__Data__
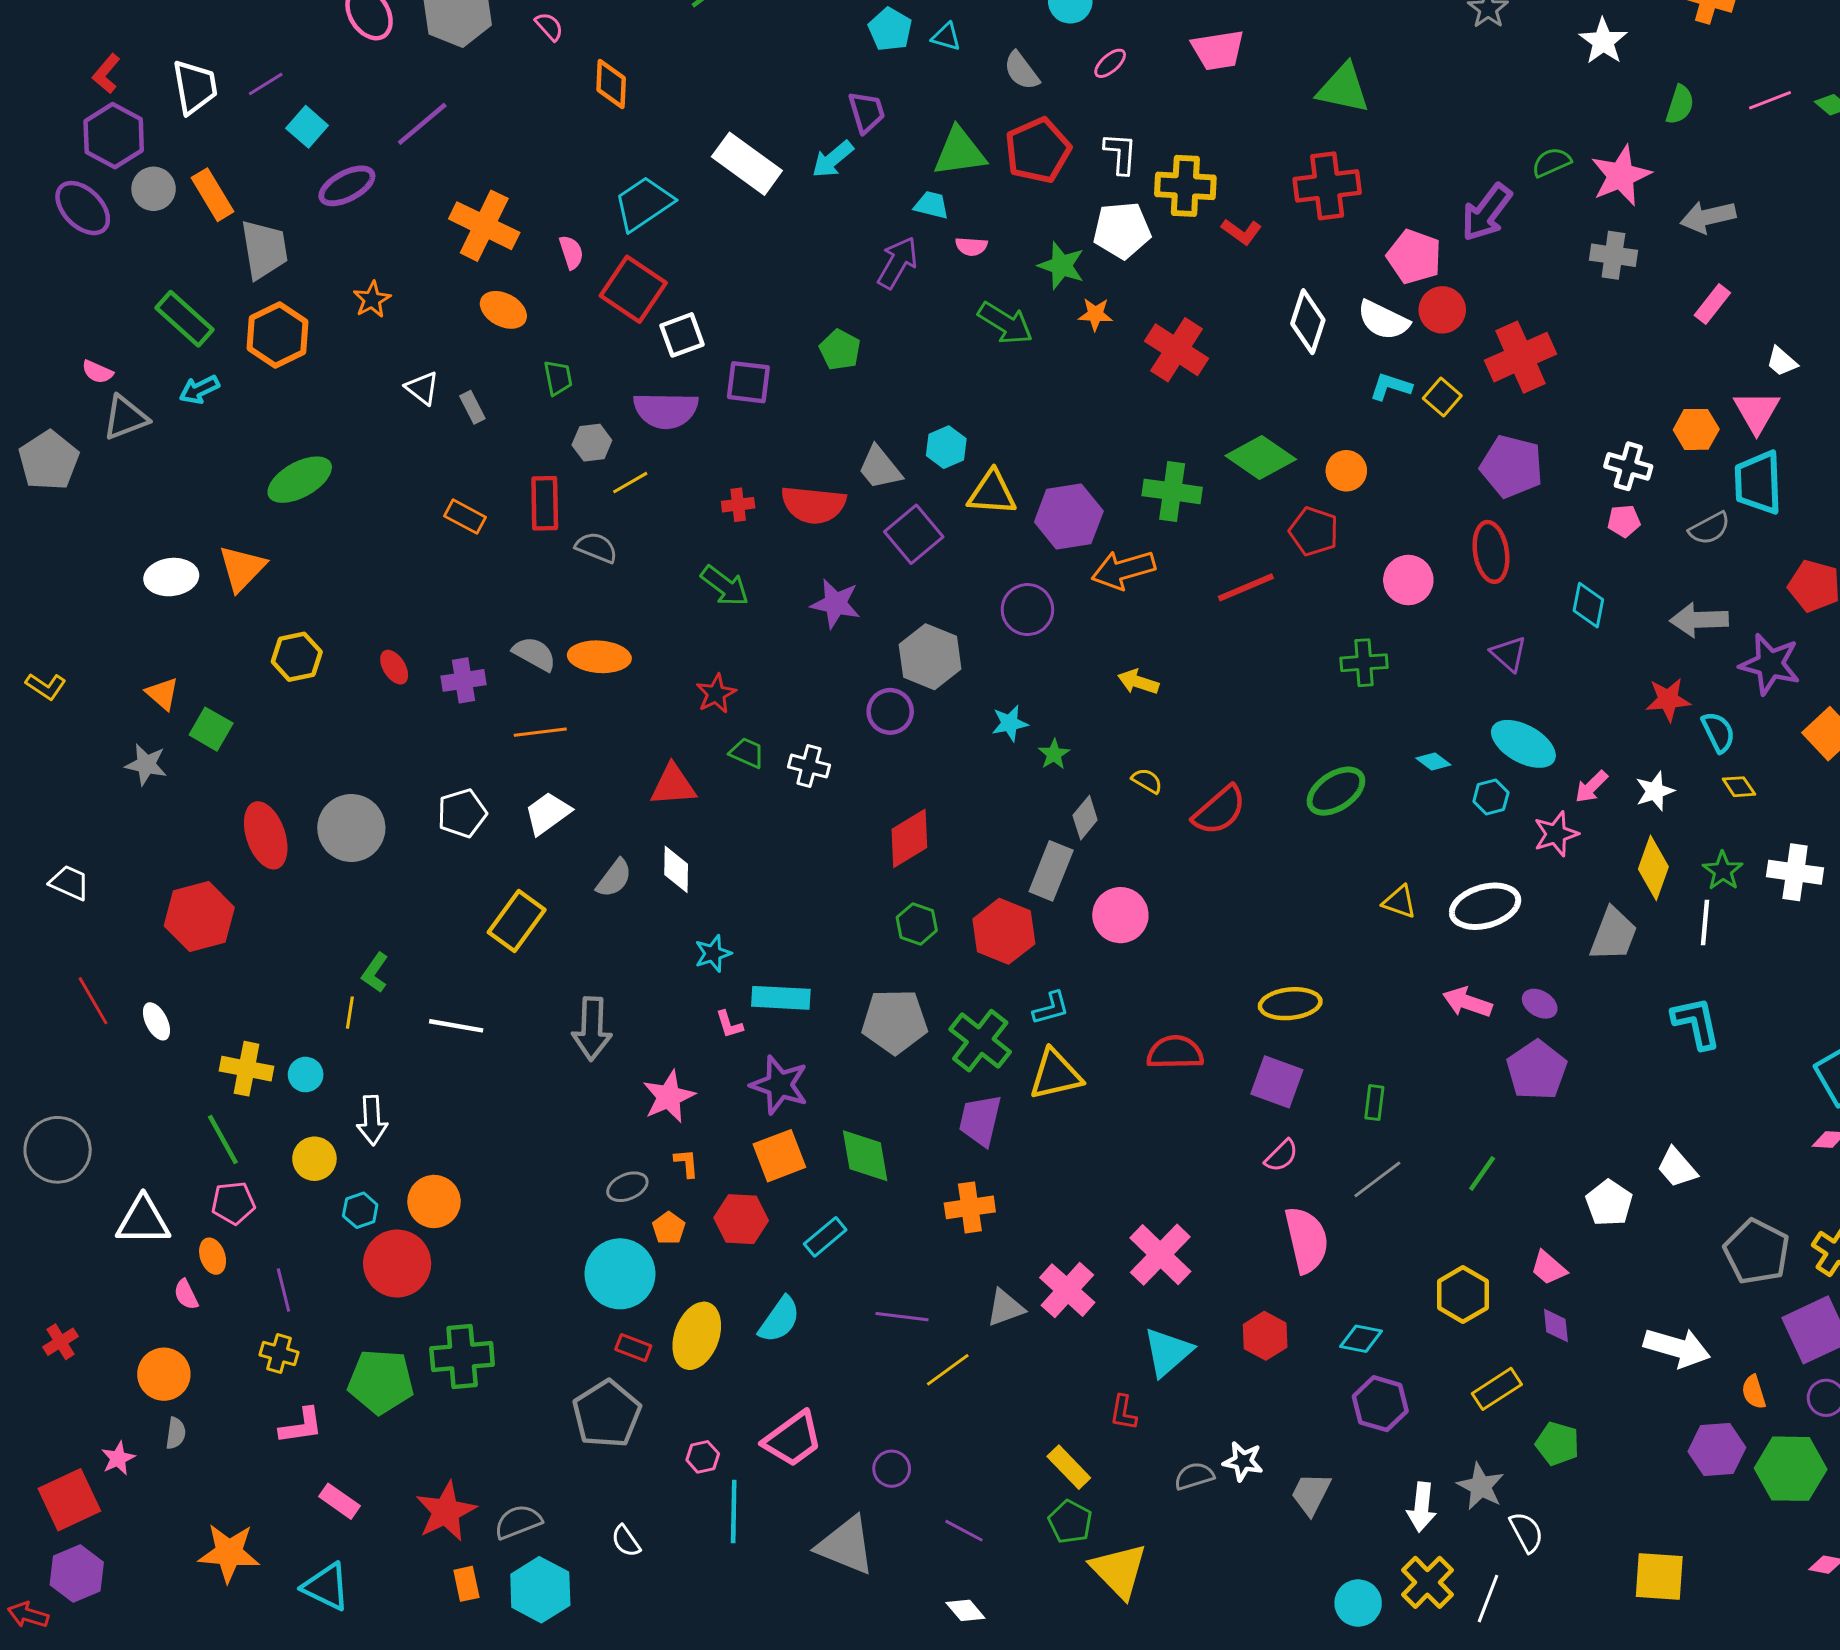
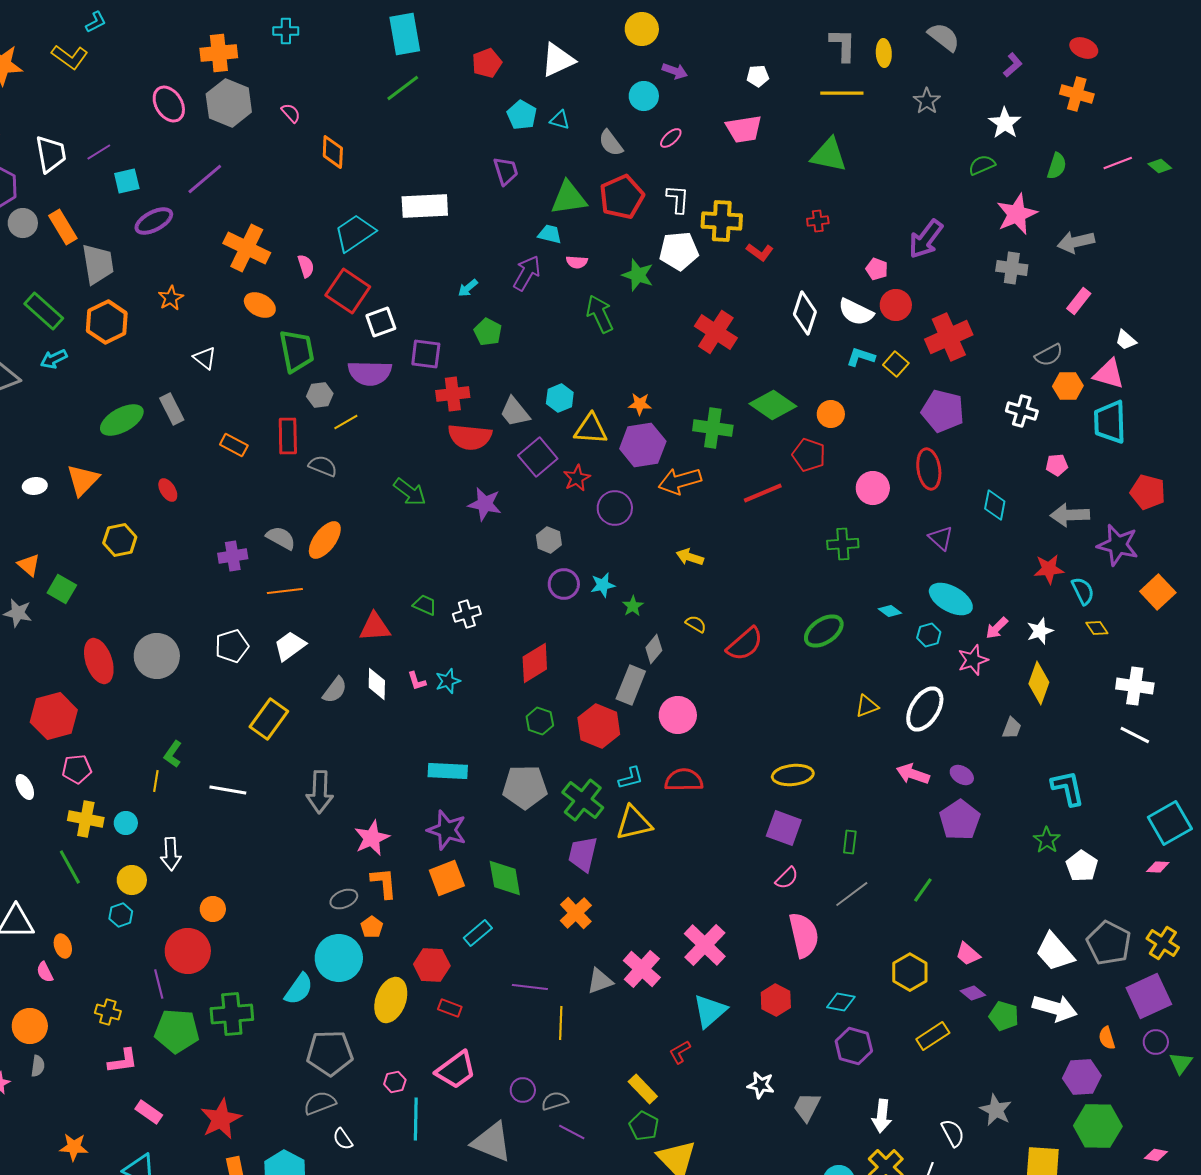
cyan square: (307, 127) -> (127, 181), turned 36
cyan arrow: (833, 159) -> (468, 288), moved, size x0.7
green semicircle: (1551, 162) -> (982, 165), moved
white rectangle: (747, 164) -> (425, 206), turned -39
red cross: (1327, 186) -> (818, 221), size x0.5
pink pentagon: (1414, 257) -> (877, 269), size x0.6
orange star: (1095, 314) -> (640, 404), moved
green arrow: (1005, 323) -> (600, 314), turned -147
green trapezoid: (558, 378) -> (297, 351), size x1.8
gray rectangle: (472, 407) -> (172, 409), moved, size x1.4
pink triangle: (1757, 412) -> (1109, 374), turned -44
red cross: (738, 505) -> (453, 394), moved, size x1.5
pink pentagon: (1624, 521) -> (1057, 465), moved
gray semicircle: (1709, 528) -> (1049, 355), moved
white ellipse: (171, 577) -> (35, 486), size x0.7
orange ellipse: (599, 657) -> (325, 540), turned -57
gray hexagon: (930, 657) -> (549, 540), size x0.6
red ellipse: (394, 667) -> (168, 490), moved
red star: (716, 694) -> (577, 478), moved
purple circle: (890, 711) -> (564, 584), moved
white cross: (809, 766) -> (467, 614), turned -32
green star: (1723, 871) -> (1047, 840), moved
yellow triangle: (1399, 902) -> (867, 706), turned -40
white ellipse: (1485, 906) -> (925, 709), turned -42
white line: (1705, 922) -> (1135, 735), moved, turned -68
gray trapezoid: (1613, 934) -> (1012, 728), size x0.6
cyan star: (713, 953) -> (448, 681), moved
pink L-shape: (729, 1024) -> (417, 681), moved
red semicircle: (1175, 1052) -> (684, 780), moved
orange L-shape: (686, 1163) -> (384, 883), size x1.6
white trapezoid: (1677, 1168) -> (1055, 952), moved, size x1.4
orange circle: (434, 1201) -> (213, 909), size x0.7
pink pentagon: (233, 1203) -> (77, 769), moved
white pentagon: (1609, 1203) -> (1082, 866), moved
orange cross: (970, 1207) -> (576, 913), turned -36
cyan hexagon: (360, 1210) -> (121, 915), moved
red hexagon: (741, 1219) -> (432, 965), moved
purple line: (283, 1290) -> (159, 984), moved
cyan semicircle: (779, 1320) -> (299, 989), moved
purple diamond: (1556, 1325) -> (973, 993), turned -45
red rectangle: (633, 1348) -> (450, 1008), moved
yellow line: (948, 1370) -> (561, 1023), turned -52
red L-shape: (1123, 1413) -> (680, 1052), turned 50
gray pentagon: (607, 1414) -> (330, 1053), turned 30
green pentagon: (1557, 1444) -> (1004, 1016), moved
green hexagon: (1791, 1469) -> (1098, 1126), moved
gray semicircle: (1194, 1476) -> (555, 1101), moved
gray star: (1481, 1486) -> (996, 1110), moved
gray semicircle: (518, 1522) -> (320, 1103), moved
orange star: (229, 1553) -> (74, 1147), size x0.7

__Exercise brief__
Retype only the stretch of lines above starting at the one with "red ellipse: (394, 667) -> (168, 490), moved" and stopping at the one with "yellow triangle: (1399, 902)", exactly as written, with both kept.

__Answer to the exercise__
red ellipse: (394, 667) -> (168, 490), moved
red star: (716, 694) -> (577, 478), moved
purple circle: (890, 711) -> (564, 584), moved
white cross: (809, 766) -> (467, 614), turned -32
green star: (1723, 871) -> (1047, 840), moved
yellow triangle: (1399, 902) -> (867, 706), turned -40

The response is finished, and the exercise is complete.